─── Records provided
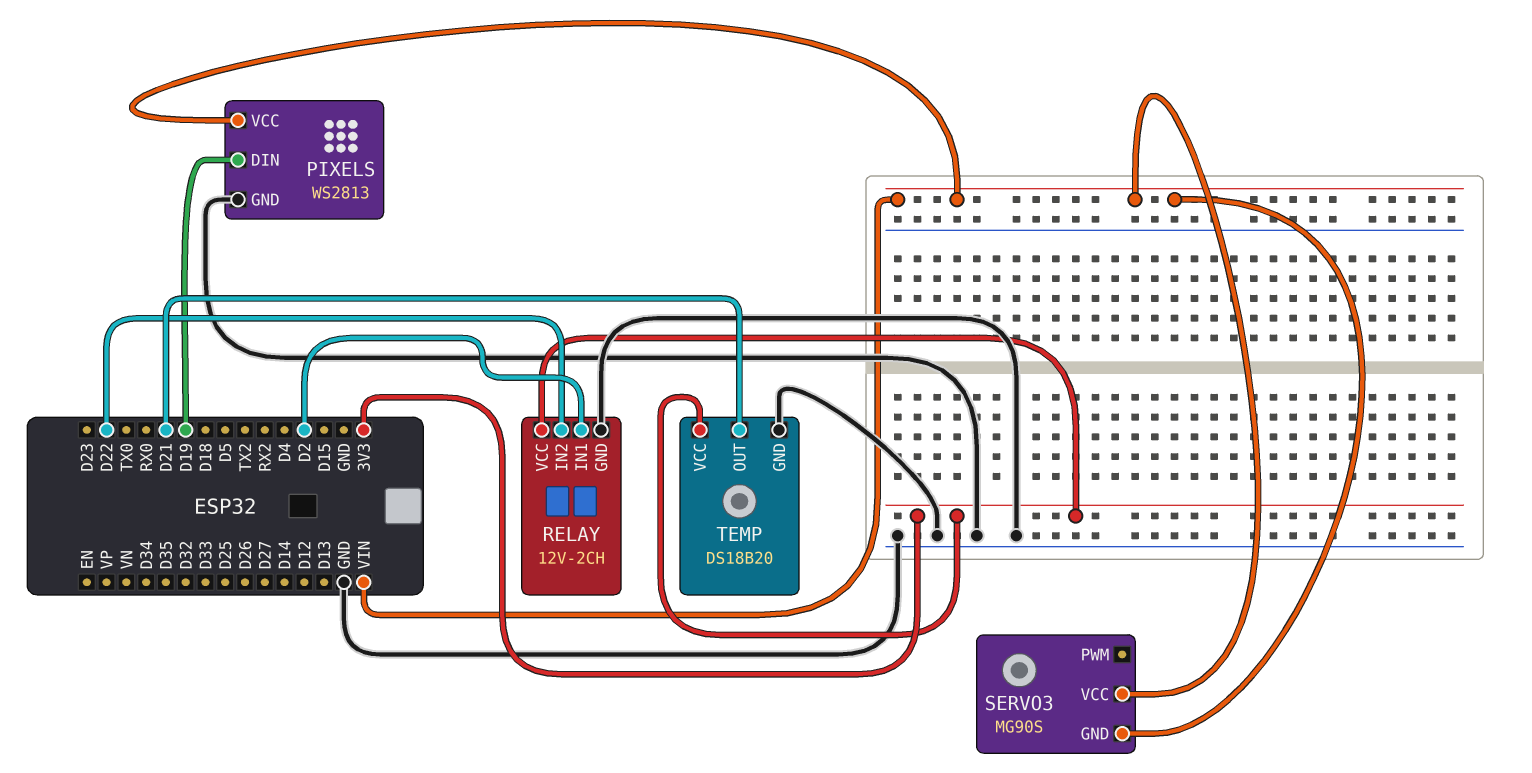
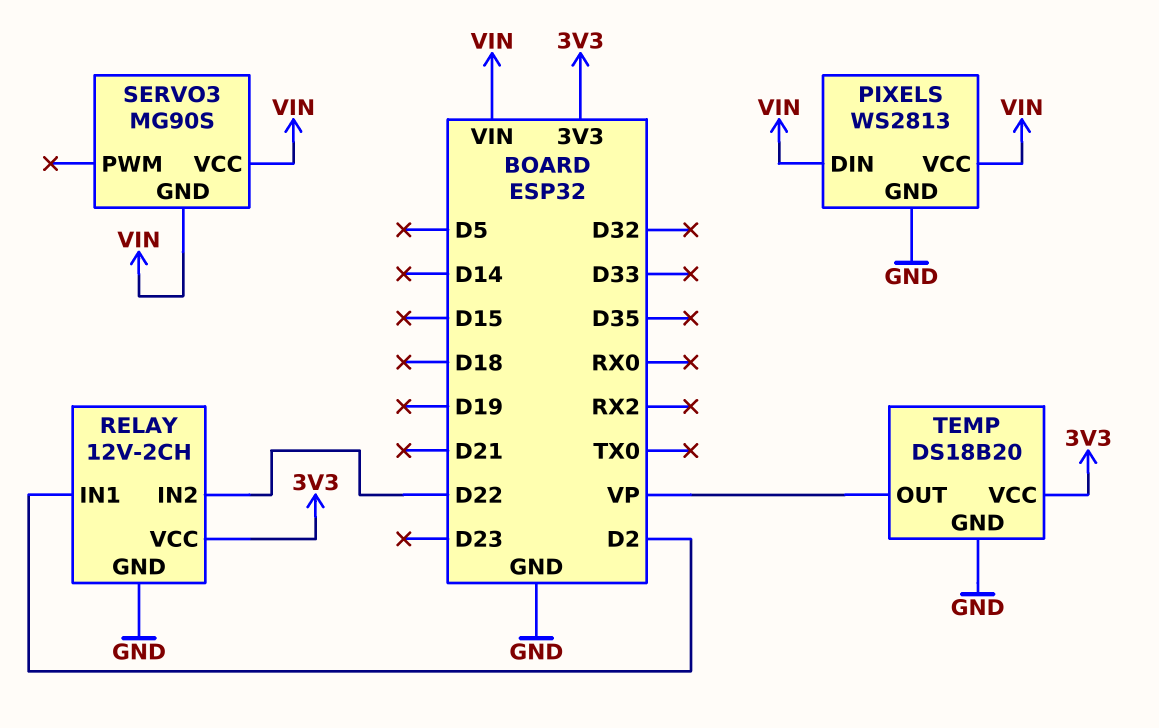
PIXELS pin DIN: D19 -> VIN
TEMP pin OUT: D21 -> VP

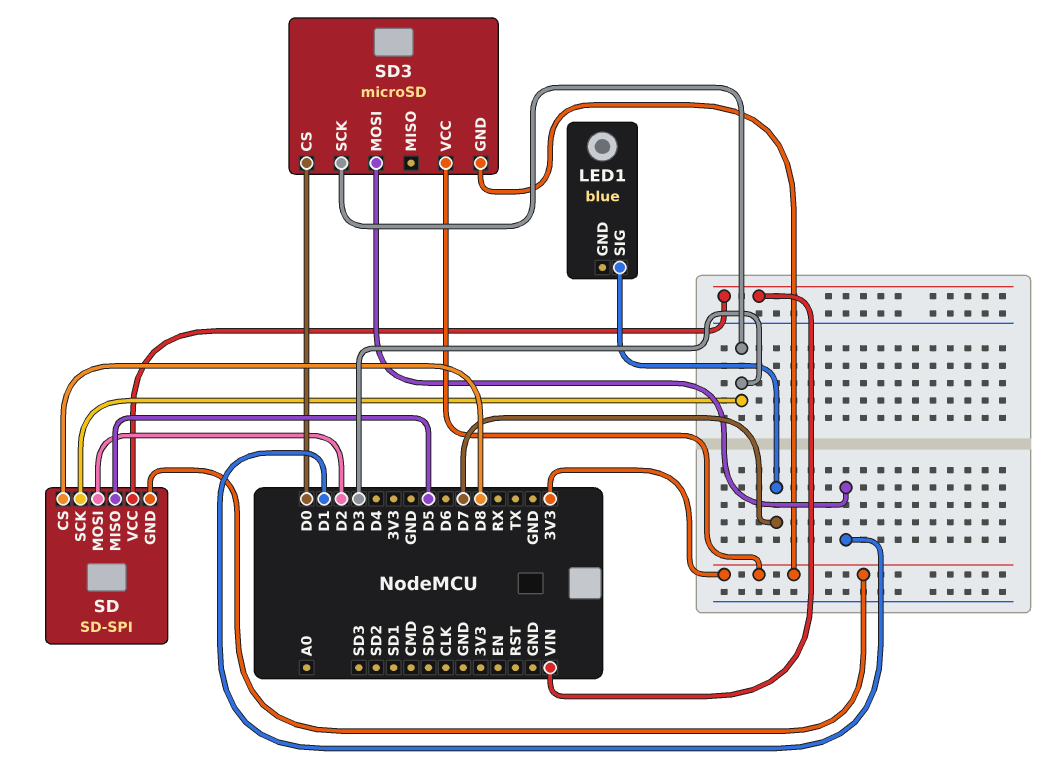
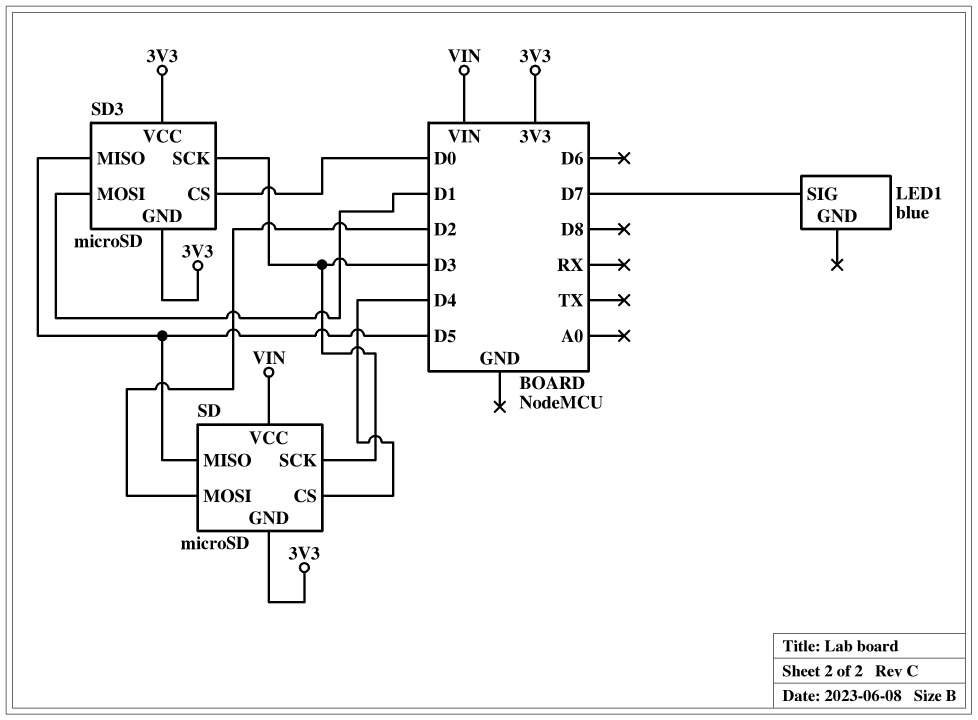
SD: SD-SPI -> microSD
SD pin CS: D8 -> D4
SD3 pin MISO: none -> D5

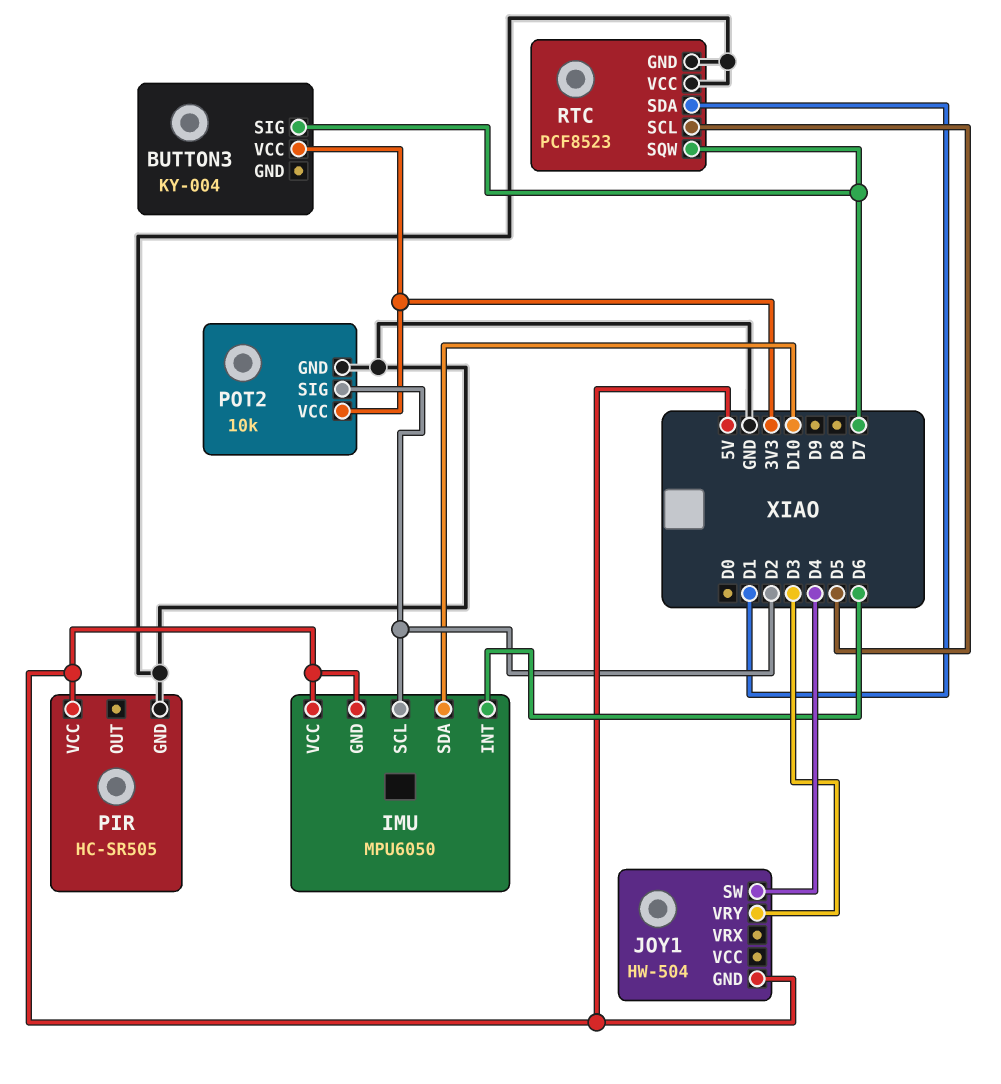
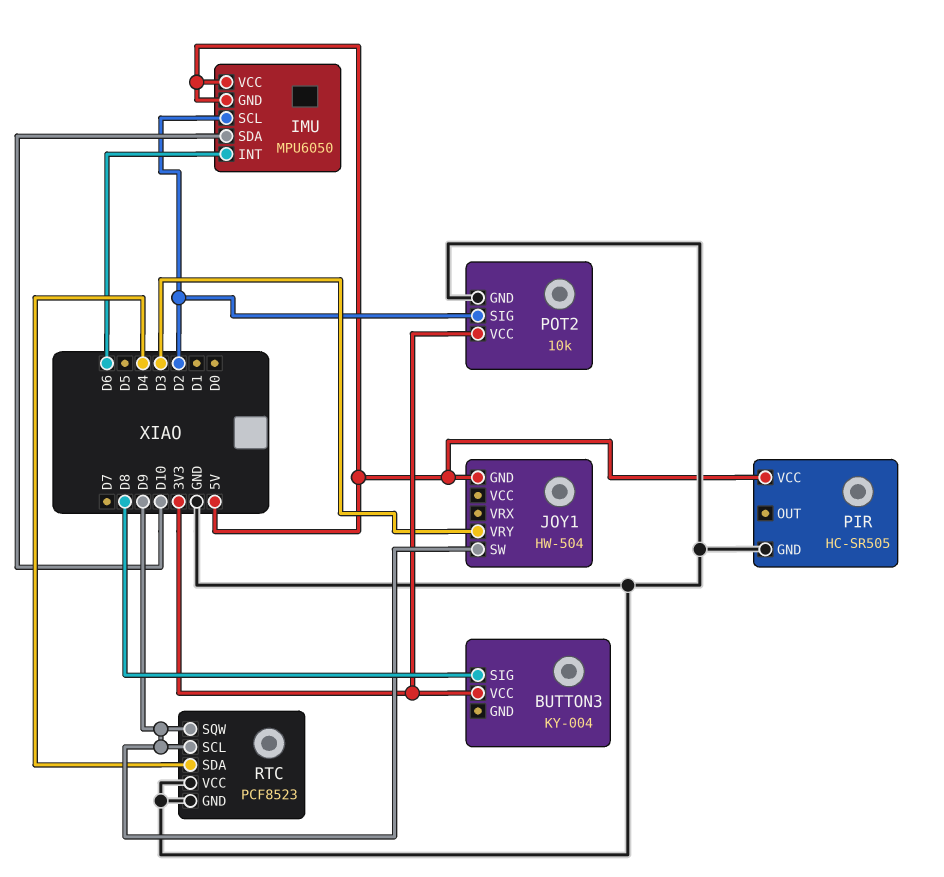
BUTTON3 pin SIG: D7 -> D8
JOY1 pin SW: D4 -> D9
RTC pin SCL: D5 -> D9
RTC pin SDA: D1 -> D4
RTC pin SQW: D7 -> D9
──────
▶ _To do_:
Set down every entry word for word, but omit the pictures.

▶ _Solution for this task_:
PIXELS pin DIN: D19 -> VIN
TEMP pin OUT: D21 -> VP

SD: SD-SPI -> microSD
SD pin CS: D8 -> D4
SD3 pin MISO: none -> D5

BUTTON3 pin SIG: D7 -> D8
JOY1 pin SW: D4 -> D9
RTC pin SCL: D5 -> D9
RTC pin SDA: D1 -> D4
RTC pin SQW: D7 -> D9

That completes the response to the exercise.